Satellite object listings:
· · · · · · ·

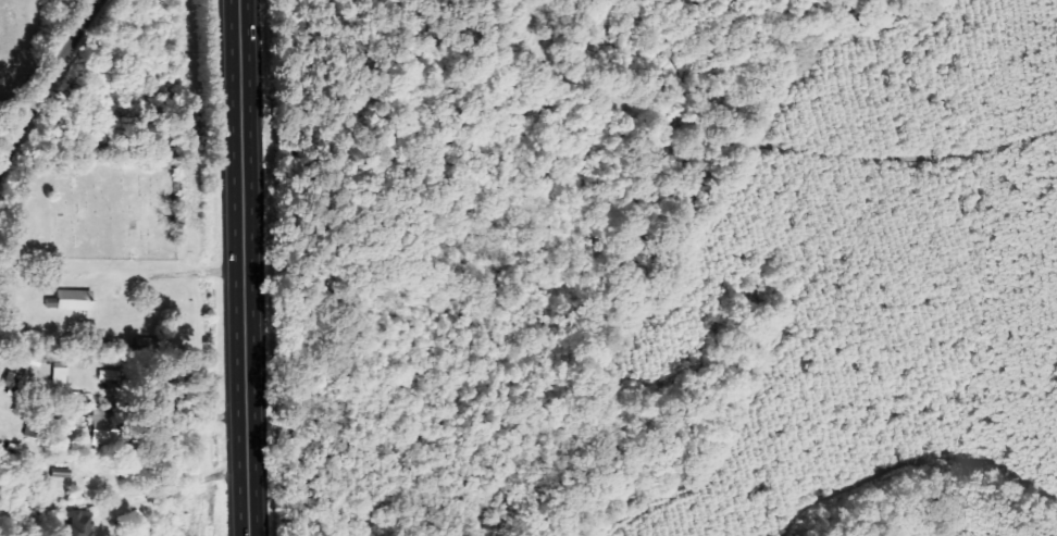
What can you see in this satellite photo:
road: (48, 88)
park: (105, 208)
road: (245, 268)
building: (78, 300)
building: (0, 368)
building: (16, 381)
building: (109, 426)
building: (85, 523)

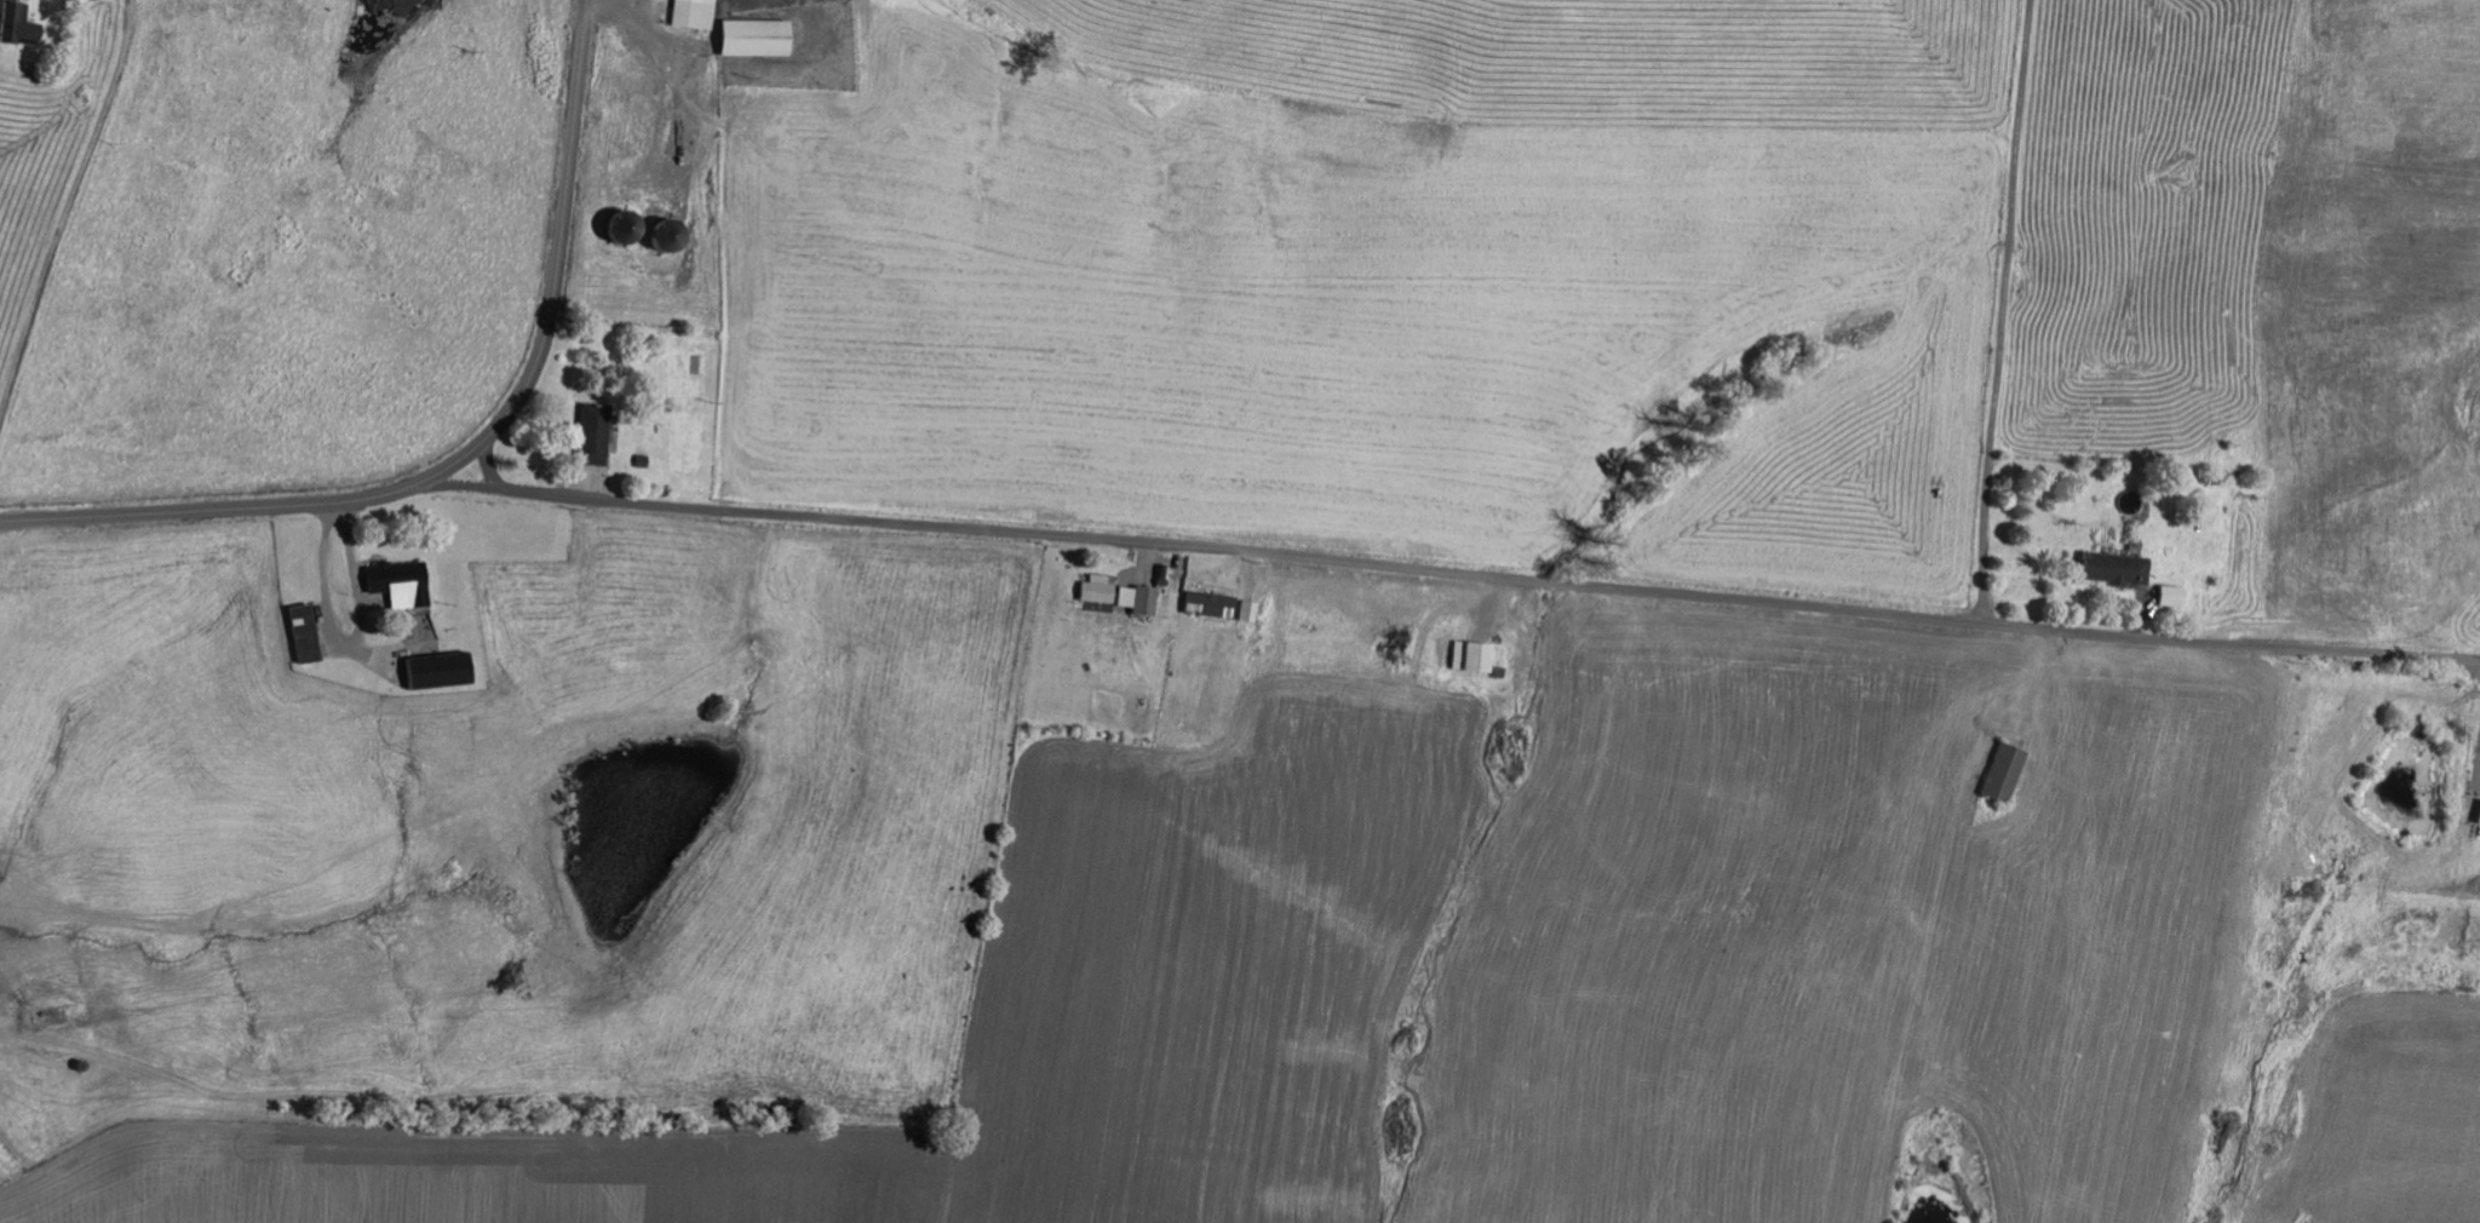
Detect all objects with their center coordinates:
building: (693, 13)
building: (16, 23)
building: (754, 36)
road: (46, 153)
building: (622, 225)
building: (667, 234)
road: (1937, 307)
building: (592, 432)
road: (470, 451)
building: (2113, 567)
road: (1459, 573)
building: (400, 582)
building: (1094, 588)
building: (2168, 594)
building: (1134, 598)
building: (1206, 602)
building: (1244, 610)
building: (304, 633)
building: (1470, 655)
building: (438, 669)
building: (2003, 772)
building: (2479, 819)

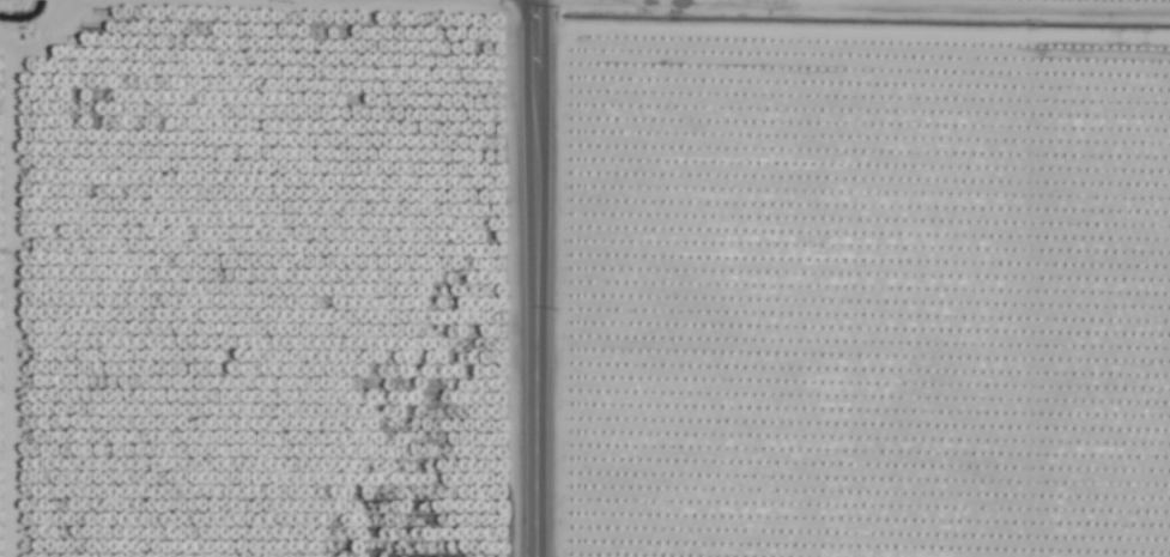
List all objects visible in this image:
road: (533, 278)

· · · · · · ·

→ TASK GOAL: Leave the pictures out and print the records above exactly as they stand.

→ RESULT OF THIS EXERCISE:
What can you see in this satellite photo:
road: (48, 88)
park: (105, 208)
road: (245, 268)
building: (78, 300)
building: (0, 368)
building: (16, 381)
building: (109, 426)
building: (85, 523)

Detect all objects with their center coordinates:
building: (693, 13)
building: (16, 23)
building: (754, 36)
road: (46, 153)
building: (622, 225)
building: (667, 234)
road: (1937, 307)
building: (592, 432)
road: (470, 451)
building: (2113, 567)
road: (1459, 573)
building: (400, 582)
building: (1094, 588)
building: (2168, 594)
building: (1134, 598)
building: (1206, 602)
building: (1244, 610)
building: (304, 633)
building: (1470, 655)
building: (438, 669)
building: (2003, 772)
building: (2479, 819)

List all objects visible in this image:
road: (533, 278)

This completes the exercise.